## [Task item]
In your transcription, keep every record exact and leave out the pictures.

## [Raw data]
-- Opening Marker --
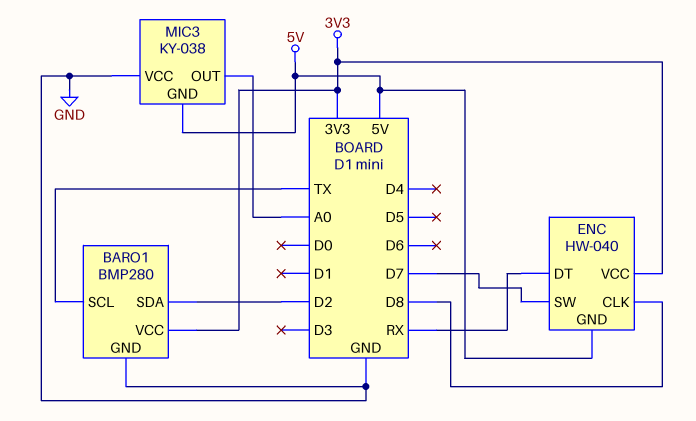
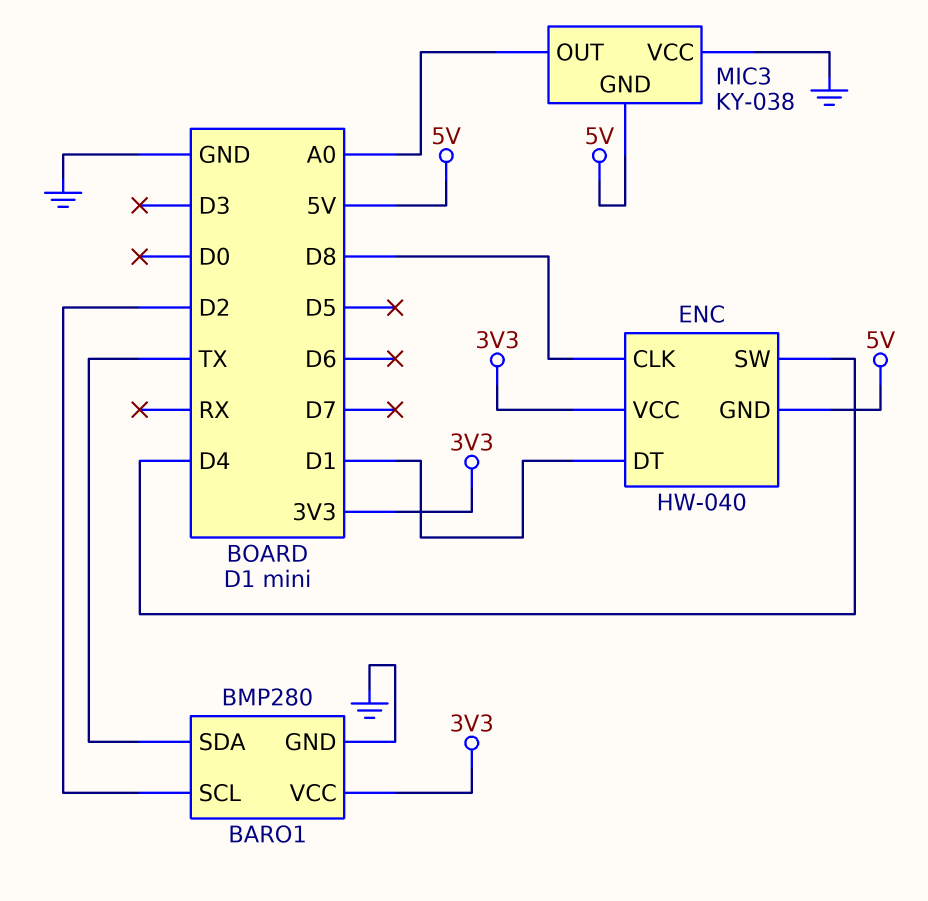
BARO1 pin SCL: TX -> D2
BARO1 pin SDA: D2 -> TX
ENC pin DT: RX -> D1
ENC pin SW: D7 -> D4

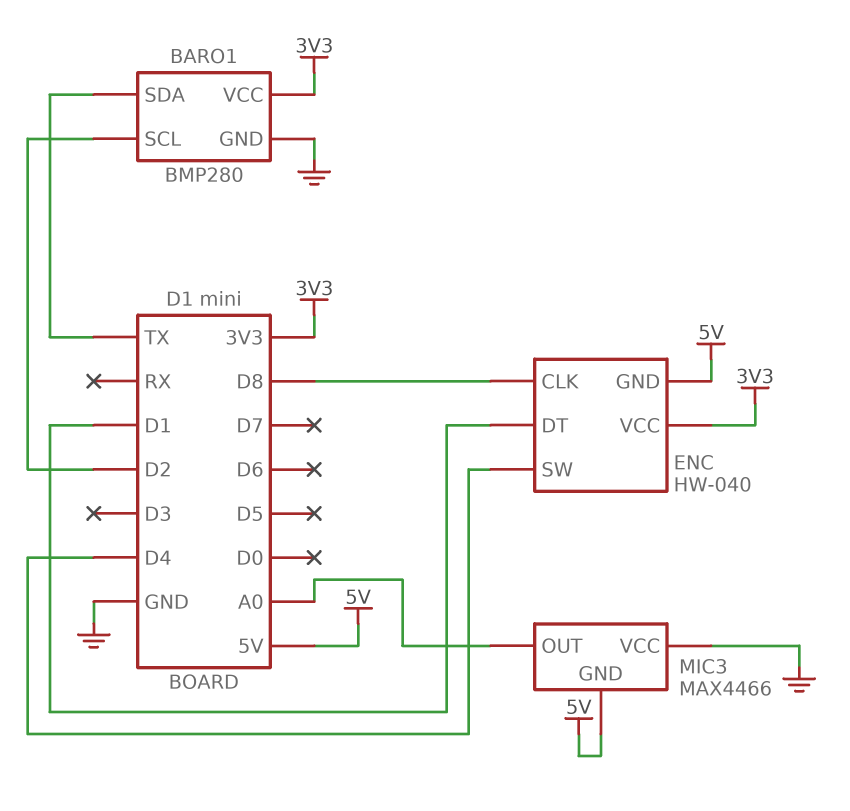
MIC3: KY-038 -> MAX4466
-- Closing Marker --
## [Solution]
BARO1 pin SCL: TX -> D2
BARO1 pin SDA: D2 -> TX
ENC pin DT: RX -> D1
ENC pin SW: D7 -> D4

MIC3: KY-038 -> MAX4466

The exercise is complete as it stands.